▶ _DATASET RECORDS_:
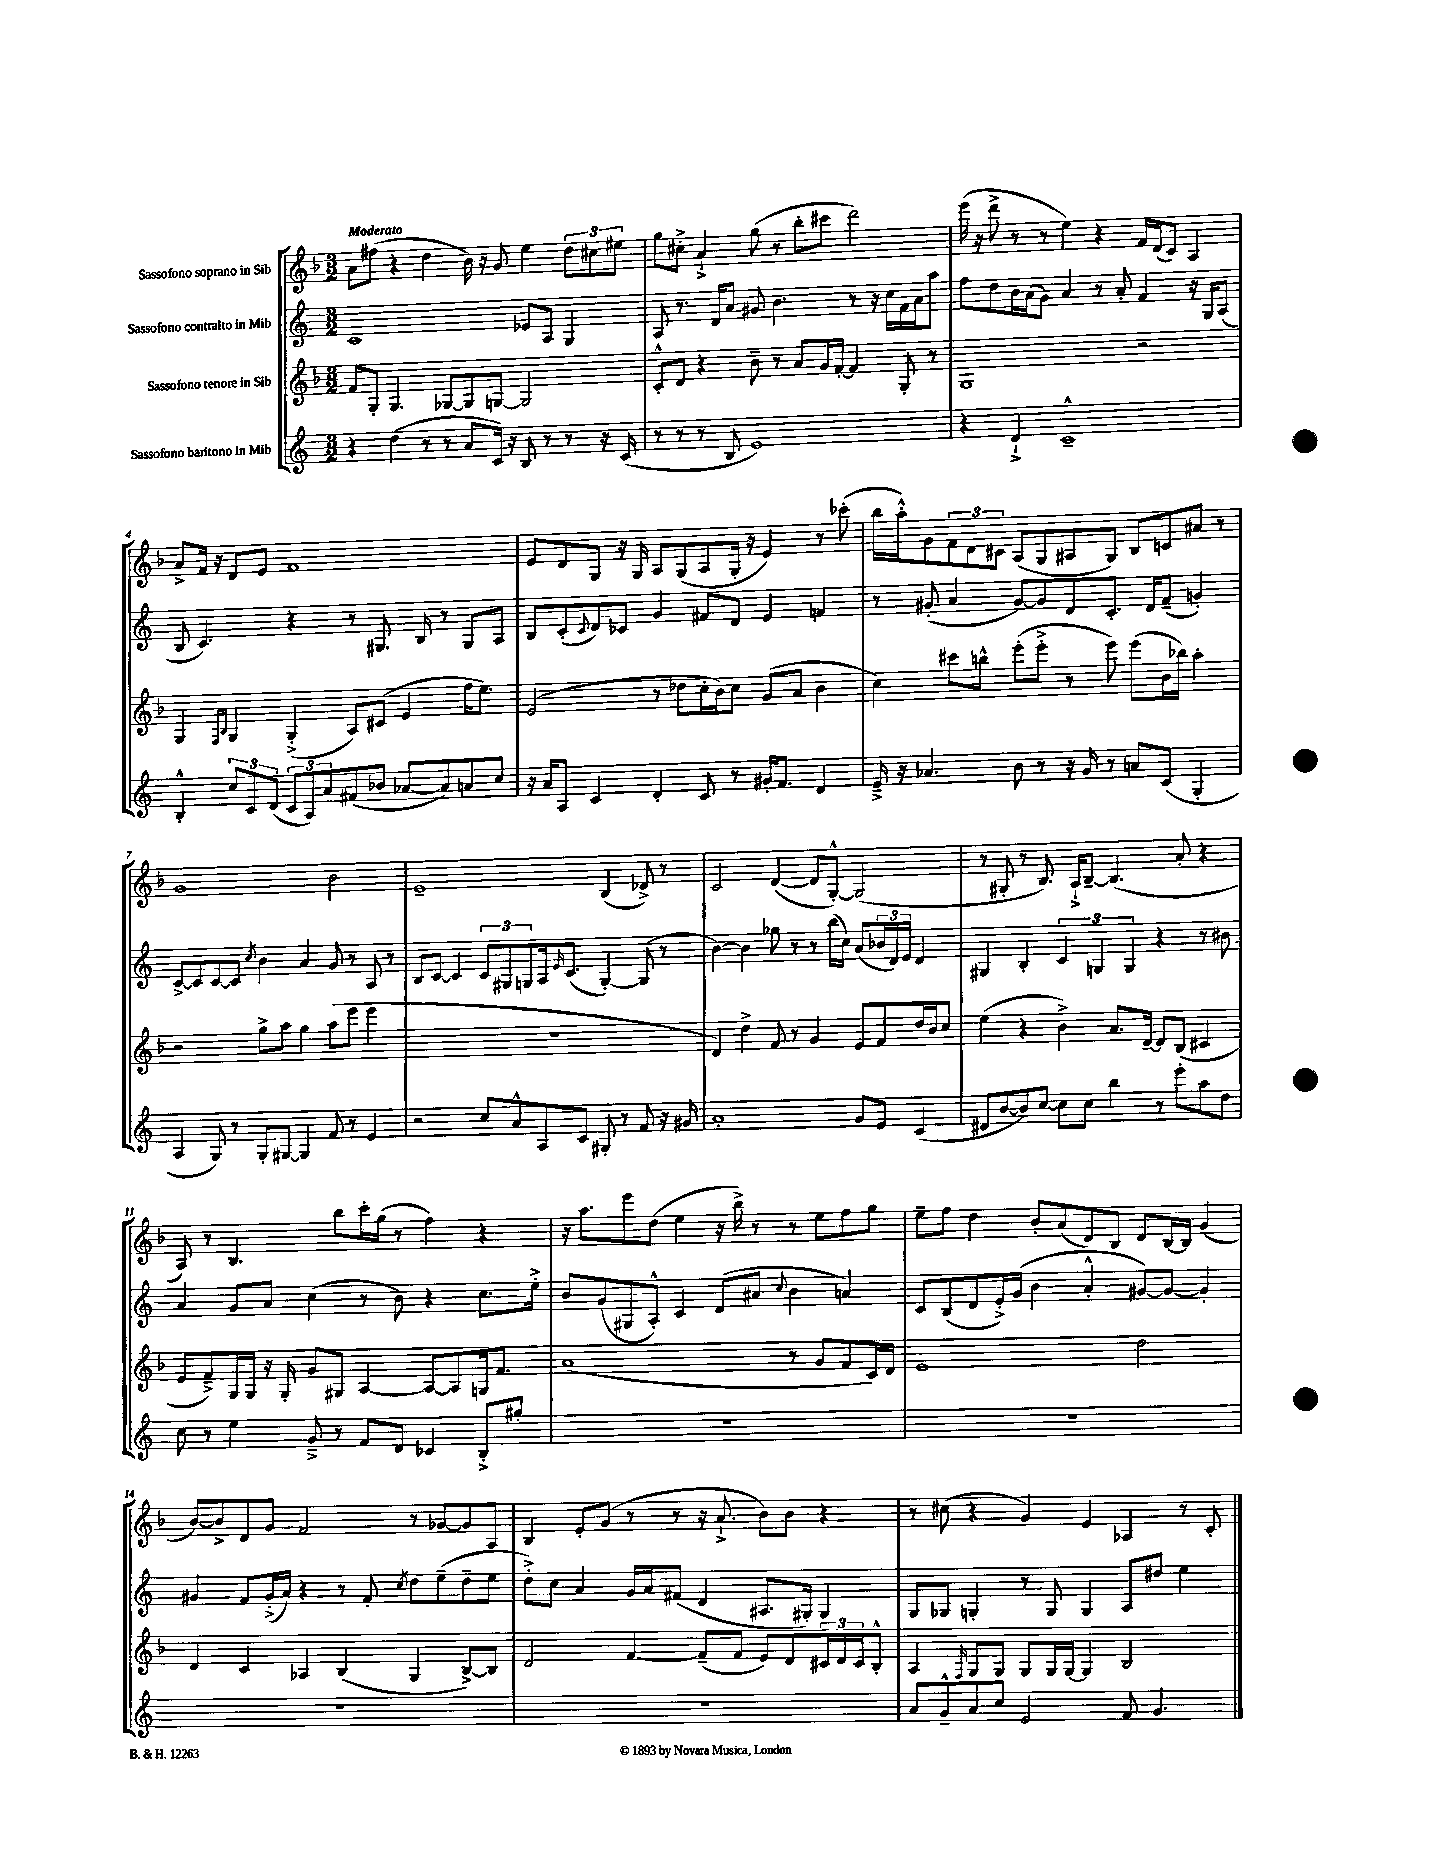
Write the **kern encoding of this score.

**kern	**kern	**kern	**kern
*part4	*part3	*part2	*part1
*staff4	*staff3	*staff2	*staff1
*I"Sassofono baritono in Mib	*I"Sassofono tenore in Sib	*I"Sassofono contralto in Mib	*I"Sassofono soprano in Sib
*clefG2	*clefG2	*clefG2	*clefG2
*k[]	*k[b-]	*k[]	*k[b-]
*M3/2	*M3/2	*M3/2	*M3/2
=1	=1	=1	=1
!	!	!	!LO:TX:a:B:t=Moderato
4r	8f/L	1c	8a\L
.	8G'/J	.	(8ff#X\J
(4dd\	4.G/	.	4r
8r	.	.	4dd\
8r	[8G-X/L	.	.
8a/L	8G-/]	.	16b-\)
.	.	.	16r
16c/Jk)	[8Gn/J	.	8g/
16r	.	.	.
8B/	2G/]	8e-X/L	4ee\
8r	.	8A/J	.
8r	.	4G/	12dd\L
.	.	.	12cc#X\
16r	.	.	.
.	.	.	12ee#X\J
(16c/	.	.	.
=2	=2	=2	=2
8r	8c'^^/L	8A/	8gg\L
8r	8d/J	8.r	8cc#X'^\J
8r	4r	.	4a`^/
.	.	16d/KL	.
8B/	.	8a/J	.
1e)	8b-~\	8g#X/	(8gg\
.	8r	4.b\	8r
.	8a/L	.	8bb-'\L
.	16g/L	.	8ccc#X\J
.	[16f'/JJ	.	.
.	4f/]	8r	2ddd\)
.	.	16r	.
.	.	16cc\LL	.
.	8G'/	16f\	.
.	.	16a\J	.
.	8r	8aa\J	.
=3	=3	=3	=3
4r	1G	8ff\L	(16eee\
.	.	.	16r
.	.	8dd\	8ddd^\
4d`^/	.	16b\L	8r
.	.	(16a\J	.
.	.	8g\J)	8r
1c~^^	.	4a/	4ee\)
.	.	8r	4r
.	.	8a'/	.
.	2r	4f/	16f/LL
.	.	.	(16d/J
.	.	.	8c/J)
.	.	16r	4A/
.	.	16G/KL	.
.	.	(8A/J	.
!!LO:LB:g=z
=4	=4	=4	=4
4B'^^/	4G/	8B/	8a^/L
.	.	4.c/)	16f/Jk
.	.	.	16r
.	16qqF/LL	.	.
.	16qqB-/JJ	.	.
12cc/L	4G/	.	8d/L
12c/	.	.	.
.	.	.	8e/J
(12d/J	.	.	.
12c/L	(4G'^/	4r	1f
12A/)	.	.	.
12a/	.	.	.
(8f#X/	8A/L)	8r	.
8b-X/J	(8c#X/J	8.G#X/	.
[8a-X/L	4e/	.	.
.	.	16B/	.
8a-/])	.	8r	.
8an/	16ff\KL	8G#/L	.
.	8.ee\J)	.	.
8cc/J	.	8A/J	.
=5	=5	=5	=5
16r	(2e/	8B/L	8e/L
16a/KL	.	.	.
8A/J	.	(8c'/	8d/
.	.	8qqc/	.
4c/	.	8d/)	8G/J
.	.	8c-X/J	16r
.	.	.	16G/
4d'/	8r	4g/	8A/L
.	8dd-X\L	.	(8G/
8c/	16cc'\L	8f#X/L	8A/
.	16b-\J)	.	.
8r	8cc\J	8d/J	16G'/Jk
.	.	.	16r
16g#X'/KL	(8g/L	4e/	4e/)
8.f/J	.	.	.
.	8a/J	.	.
4d/	4b-\	4fn/	8r
.	.	.	(8ccc-X'\
=6	=6	=6	=6
16e~^/	4cc\)	8r	16bb-\LL
16r	.	.	16aa'^^\J)
4.a-X/	.	(8g#X'/	8g\
.	8ccc#X\L	4a/	12f\
.	.	.	12d\
.	8bbn^^\J	.	.
.	.	.	12c#X\J
8b\	(8eee'\L	[8g#/L)	(8A/L
8r	8eee'^\J	8g#/]	8G/
16r	8r	8d/	8A#X/
16g/	.	.	.
8r	8eee\)	8.c'/J	8G/J)
8an/L	(8eee\L	.	8B-/L
.	.	16d/KL	.
(8c/J	16b-\L	(8f~/J	8cn/
.	16bb-X\JJ)	.	.
4G'/	4aa'\	4gn'/)	8a#X/J
.	.	.	8r
!!LO:LB:g=z
=7	=7	=7	=7
4A/	2r	[8c^/L	1g
.	.	8c/]	.
8G/)	.	[8c/	.
8r	.	8c/J]	.
.	.	8qcc/	.
8G'/L	8gg^\L	4b\	.
[8G#X/J	8aa\J	.	.
4G#/]	4gg\	4a/	.
8f/	(8aa\L	8g/	2b-\
8r	8eee\J	8r	.
4e/	4eee\	8A/	.
.	.	8r	.
=8	=8	=8	=8
2r	1.r	8B/L	1e~
.	.	[8c/J	.
.	.	4c/]	.
8cc/L	.	12c/L	.
.	.	12G#X/	.
8a^^/	.	.	.
.	.	12Gn/	.
8A/	.	16A/k	.
.	.	16qqe/	.
.	.	(8.c/J	.
8c/J	.	.	.
8G#X'/	.	[4G'/)	(4B-/
8r	.	.	.
8f/	.	(8G/]	8d-X^/)
16r	.	8r	8r
16g#X/	.	.	.
=9	=9	=9	=9
1a'	4d/)	[4b\)	2c/
.	4dd^\	4b\]	.
.	8f/	8gg-X\	([4d/
.	8r	8r	.
.	4g/	8r	8d/L]
.	.	(16bb\LL	[8G'^^/J)
.	.	16cc\JJ)	.
8g/L	8e/L	(8a/L	(2G/]
8e/J	8f/	24b-X/L	.
.	.	24d/)	.
.	.	24e/JJ	.
(4c/	16dd/L	4d/	.
.	16b-/J	.	.
.	8cc/J	.	.
=10	=10	=10	=10
8d#X/L	(4ee\	4G#X/	8r
[8b/	.	.	8G#X'/
8b/])	4r	4B'/	8r
[8cc/J	.	.	8.B-/)
8cc\L]	4b-^\)	6c/	.
.	.	.	16A`^/KL
8cc\J	.	.	[8B-~/J
.	.	6Gn/	.
4bb\	8.a/L	.	(4.B-/]
.	.	6G/	.
.	[16d~/Jk	.	.
8r	8d/L]	4r	.
8eee'\L	(8B-/J	.	8a'/
8aa\	4c#X/	8r	4r
8dd\J	.	8b#X\	.
!!LO:LB:g=z
=11	=11	=11	=11
8cc\	8e/L	4a/	8A/)
8r	8f~^/)	.	8r
4ee\	16G/L	8g/L	4.B-/
.	16G/JJ	.	.
.	16r	8a/J	.
.	16G'/	.	.
8g~^/	8g/L	(4cc\	.
8r	8G#X/J	.	8bb-\L
8f/L	[4A/	8r	16ccc'\L
.	.	.	(16gg\JJ
8d/J	.	8b\)	8r
4c-X/	8A/L_	4r	4ff\)
.	8A/]	.	.
8B'^/L	16Gn/k	8.cc\L	4r
.	8.f/J	.	.
8gg#X'/J	.	.	.
.	.	16ee'^\Jk	.
=12	=12	=12	=12
1.r	(1a	8b/L	16r
.	.	.	8.aa\L
.	.	(8g/	.
.	.	8G#X/	8eee\
.	.	8A'^^/J)	(8dd\J
.	.	4c/	4ee\
.	.	(8d/L	16r
.	.	.	16bb-^\)
.	.	8a#X/J	8r
.	.	8qqcc/	.
.	8r	4b\	8r
.	8g/L	.	8ee\L
.	8f/	4an/)	8ff\
.	16c/L)	.	8gg\J
.	16d/JJ	.	.
=13	=13	=13	=13
1.r	1e	8c/L	8ee~\L
.	.	(8B/	8ff\J
.	.	8d/	4dd\
.	.	16e'^/L)	.
.	.	(16g/JJ	.
.	.	4b\	8b-'/L
.	.	.	(8a/
.	.	4a'^^/	8d/)
.	.	.	8B-/J
.	2dd\	[8g#X/L)	8d/L
.	.	8g#/J_	[16B-/L
.	.	.	16B-/JJ]
.	.	4g#'/]	(4g/
!!LO:LB:g=z
=14	=14	=14	=14
1.r	4d/	4g#X/	[8b-/L)
.	.	.	8b-^/]
.	4c/	8f/L	8d/
.	.	(16g#'^/L	8g/J
.	.	16a/JJ)	.
.	4A-X/	4r	2f/
.	(4B-/	8r	.
.	.	8f'/	.
.	.	8qcc/	.
.	4G/	8dd\L	8r
.	.	(8ee~\	[8g-X/L
.	[8B-^/L)	8dd~\	8g-/]
.	8B-/J]	8ee\J	8A/J
=15	=15	=15	=15
1.r	2d/	8dd'^\L)	4B-/
.	.	8cc\J	.
.	.	4a/	8e'/L
.	.	.	(8g/J
.	[4f/	16g/LL	8r
.	.	16a/J	.
.	.	(8f#X/J	8r
.	(8f~/L]	4d/	16r
.	.	.	8.a`^/
.	8f/J	.	.
.	8e/L)	8.A#X/L	8b-\L)
.	8d/	.	8b-\J
.	.	16G#X'/Jk)	.
.	24c#X/L	4G#/	4r
.	24d/	.	.
.	24c#/J	.	.
.	8B-'^^/J	.	.
=16	=16	=16	=16
8a/L	4A/	8G/L	8r
8g~^^/	.	8G-X/J	(8cc#X\
.	16qqF/	.	.
8a/	8G/L	4Gn'/	4r
8cc/J	8G/J	.	.
2e/	8G/L	8r	4g/)
.	16G/L	8G/	.
.	[16G/JJ	.	.
.	4G/]	4G/	4e/
8f/	2B-/	8A/L	4A-X/
4.g/	.	8dd#X/J	.
.	.	4ee\	8r
.	.	.	8c'/
==	==	==	==
*-	*-	*-	*-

▶ _EXERCISE AIM_:
Show each line of the material above that contains the string "kern".

▶ _COMPLETED TASK_:
Write the **kern encoding of this score.
**kern	**kern	**kern	**kern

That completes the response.